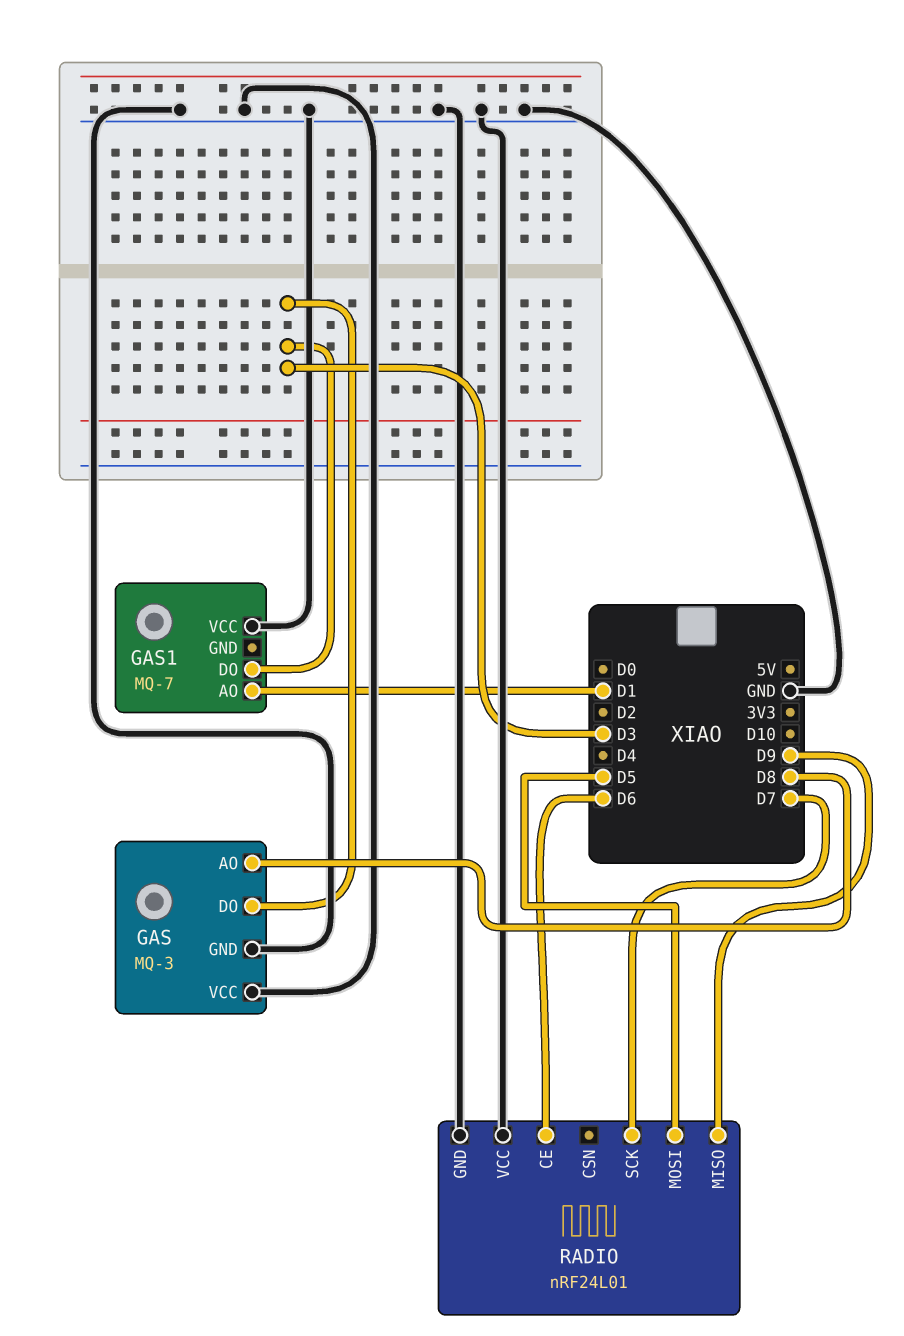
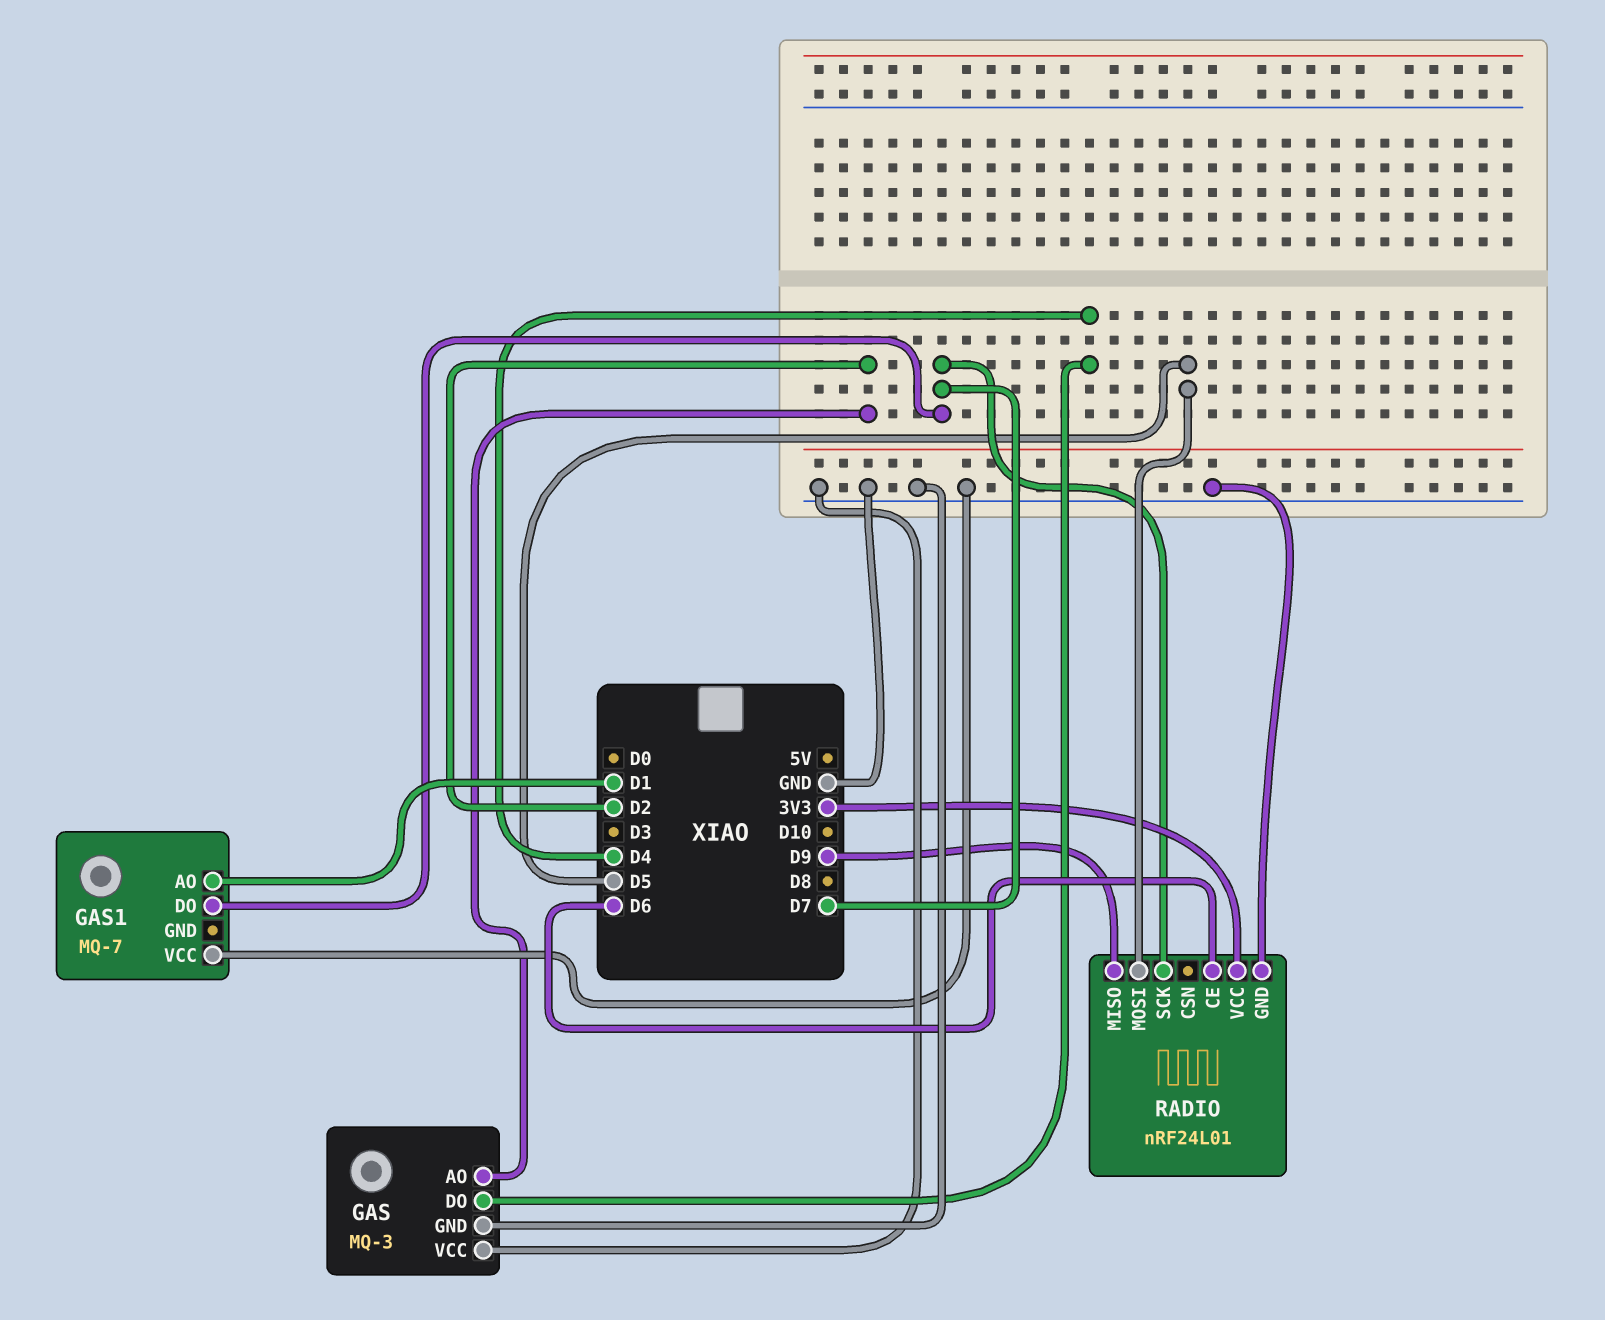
GAS pin AO: D8 -> D2
GAS pin DO: D3 -> D4
GAS1 pin DO: D3 -> D7
RADIO pin VCC: GND -> 3V3

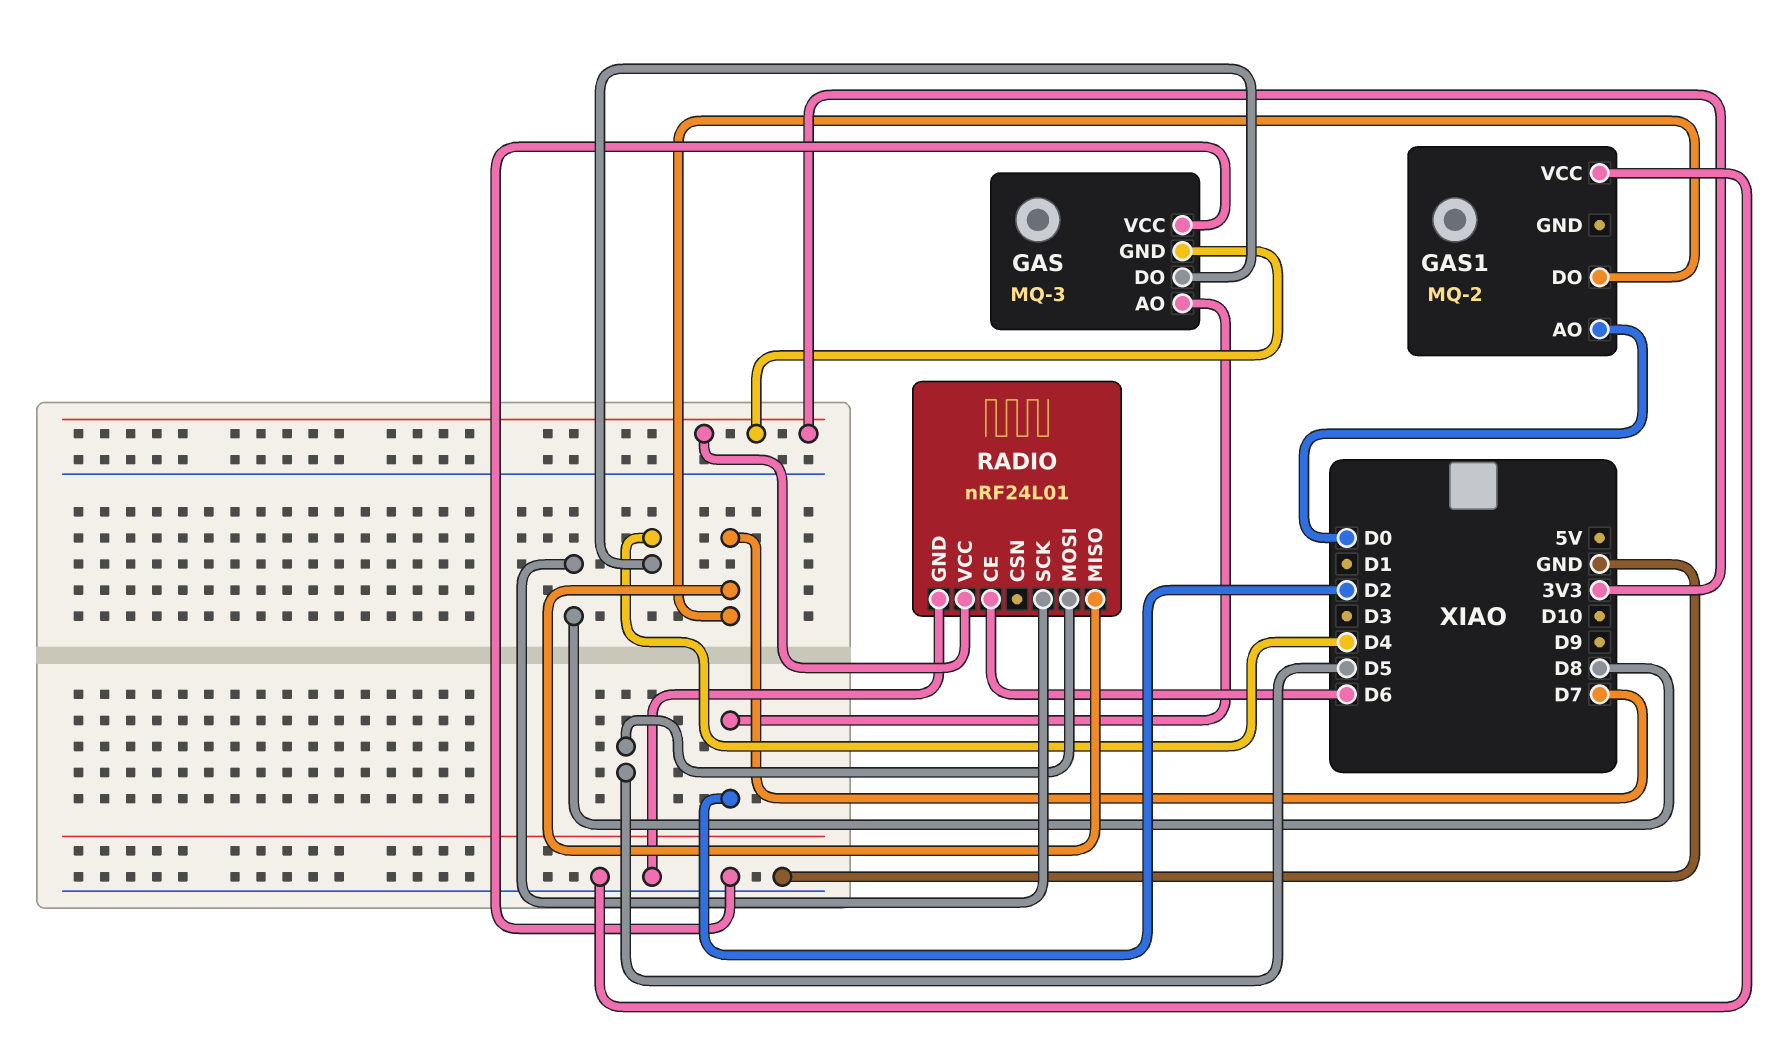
GAS pin GND: GND -> 3V3
GAS1: MQ-7 -> MQ-2
GAS1 pin AO: D1 -> D0
RADIO pin MISO: D9 -> D7
RADIO pin SCK: D7 -> D8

(ASSIGNMENT)
Once you have found every line in the listing that holds the string "RADIO", copy each of them.

(ANSWER TO THIS PROBLEM)
RADIO pin VCC: GND -> 3V3
RADIO pin MISO: D9 -> D7
RADIO pin SCK: D7 -> D8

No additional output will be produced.